» **Work to be completed**
Within these entries, which lines include the string "plate"? Copy each one.

• • • • • • •

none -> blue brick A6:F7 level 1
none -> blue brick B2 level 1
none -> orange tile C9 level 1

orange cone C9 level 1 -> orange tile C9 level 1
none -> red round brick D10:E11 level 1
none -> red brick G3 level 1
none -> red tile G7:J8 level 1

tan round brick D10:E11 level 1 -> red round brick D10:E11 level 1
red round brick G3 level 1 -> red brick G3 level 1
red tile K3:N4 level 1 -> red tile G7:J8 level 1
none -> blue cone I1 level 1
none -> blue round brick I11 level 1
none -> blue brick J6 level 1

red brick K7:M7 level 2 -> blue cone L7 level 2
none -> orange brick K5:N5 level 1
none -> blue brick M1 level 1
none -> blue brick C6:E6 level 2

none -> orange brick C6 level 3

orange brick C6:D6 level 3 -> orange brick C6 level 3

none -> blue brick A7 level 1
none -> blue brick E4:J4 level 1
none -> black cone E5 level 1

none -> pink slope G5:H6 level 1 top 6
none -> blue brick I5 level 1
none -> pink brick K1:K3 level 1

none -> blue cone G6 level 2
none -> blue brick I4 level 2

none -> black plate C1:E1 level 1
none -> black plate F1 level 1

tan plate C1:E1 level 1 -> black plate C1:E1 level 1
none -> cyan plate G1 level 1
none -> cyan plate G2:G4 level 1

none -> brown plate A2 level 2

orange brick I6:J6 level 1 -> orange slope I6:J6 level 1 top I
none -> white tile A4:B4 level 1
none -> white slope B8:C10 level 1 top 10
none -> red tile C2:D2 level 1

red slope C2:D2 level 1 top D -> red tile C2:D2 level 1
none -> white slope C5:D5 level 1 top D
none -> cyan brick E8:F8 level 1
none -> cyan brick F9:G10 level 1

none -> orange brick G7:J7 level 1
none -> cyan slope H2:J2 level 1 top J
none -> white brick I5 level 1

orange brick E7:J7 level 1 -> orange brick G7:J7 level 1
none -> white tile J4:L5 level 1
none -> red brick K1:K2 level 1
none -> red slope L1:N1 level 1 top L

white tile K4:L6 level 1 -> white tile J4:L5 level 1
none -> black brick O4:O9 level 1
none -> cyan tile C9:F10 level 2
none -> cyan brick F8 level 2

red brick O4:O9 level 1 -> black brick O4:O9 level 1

• • • • • • •

» **Answer to this exercise**
none -> black plate C1:E1 level 1
none -> black plate F1 level 1
tan plate C1:E1 level 1 -> black plate C1:E1 level 1
none -> cyan plate G1 level 1
none -> cyan plate G2:G4 level 1
none -> brown plate A2 level 2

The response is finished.